The answer must repeat every record exactly, with all pictures omitted.

##### DATA SECTION

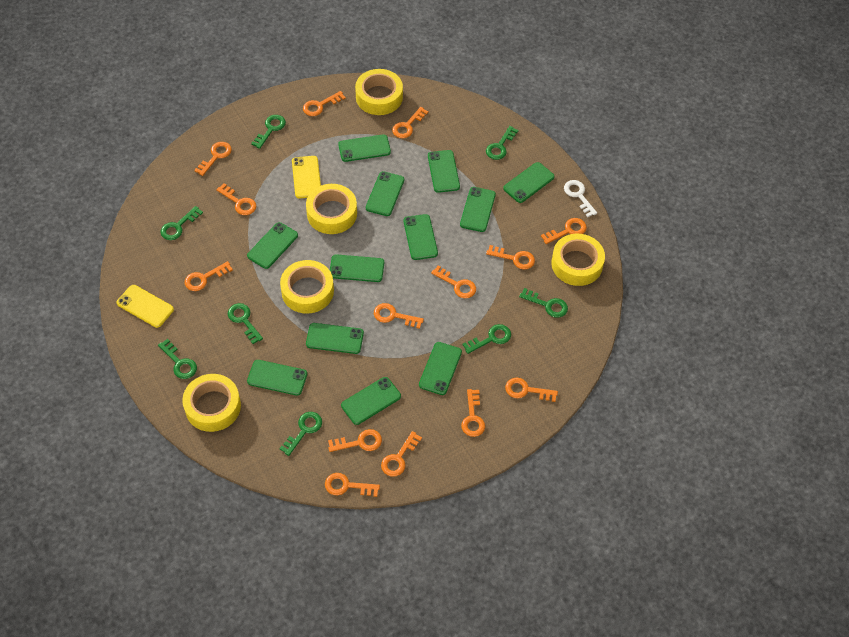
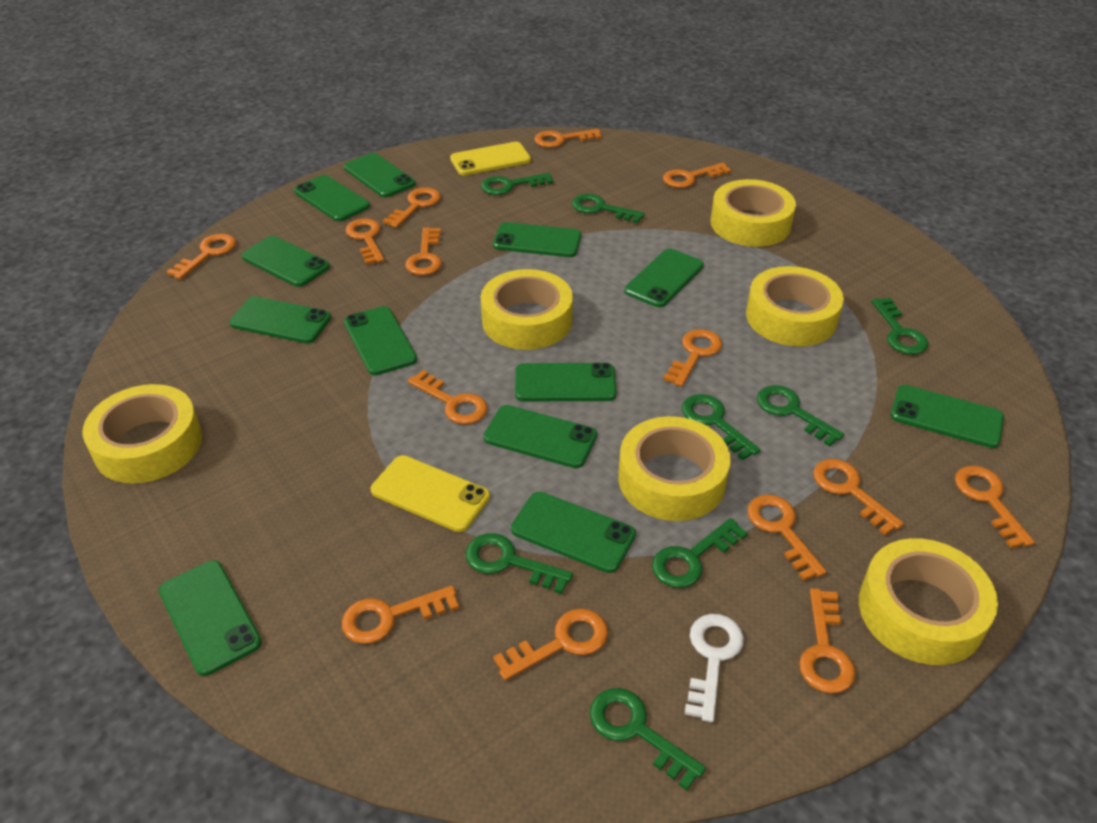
yellow tape: 5 -> 6

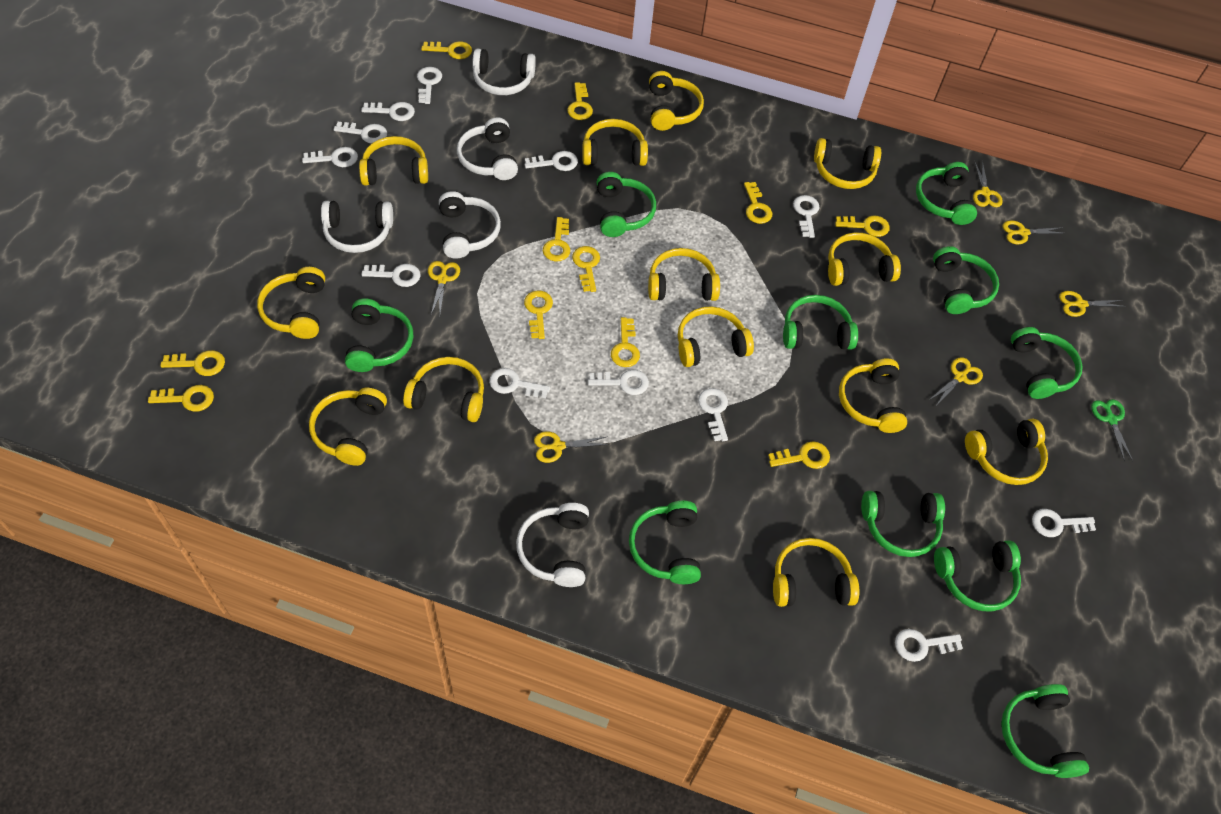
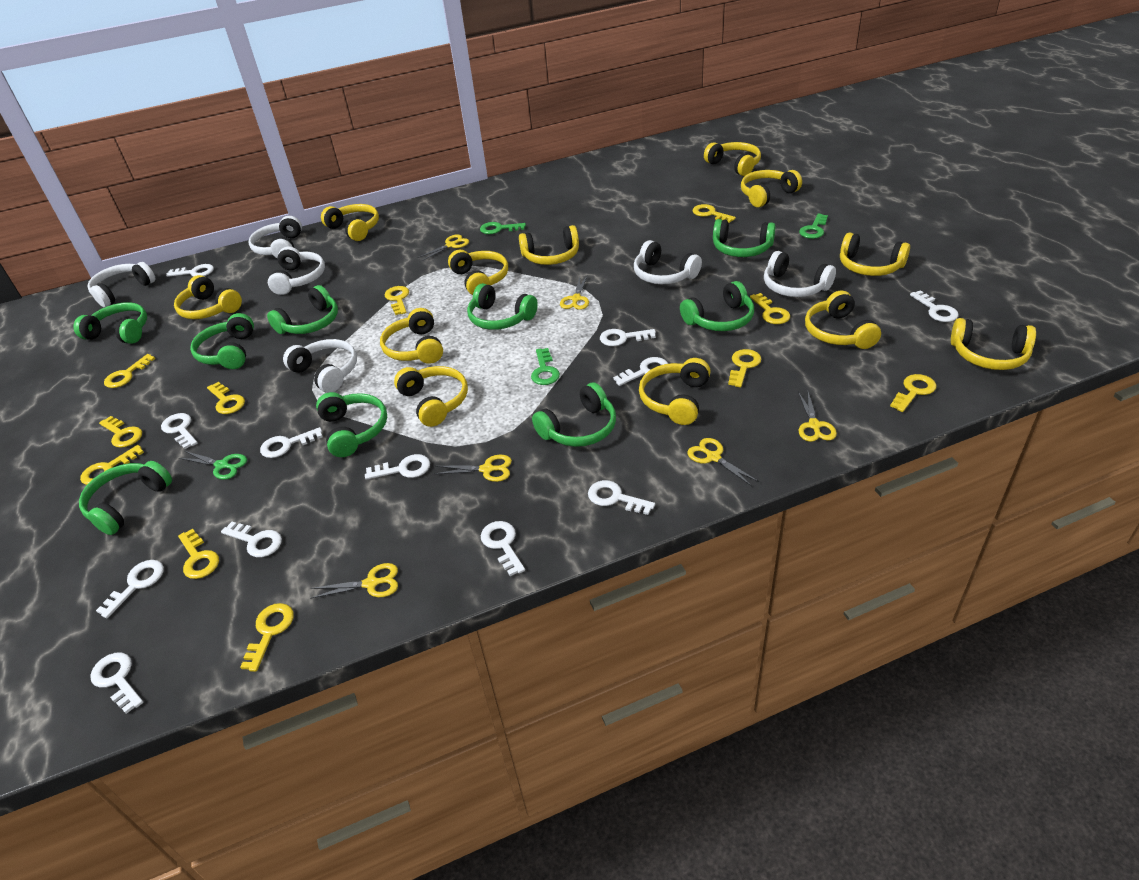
green headphones: 10 -> 9
green key: 0 -> 3
white headphones: 5 -> 6
yellow headphones: 13 -> 12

##########

- SOLUTION TO THIS PROBLEM
yellow tape: 5 -> 6

green headphones: 10 -> 9
green key: 0 -> 3
white headphones: 5 -> 6
yellow headphones: 13 -> 12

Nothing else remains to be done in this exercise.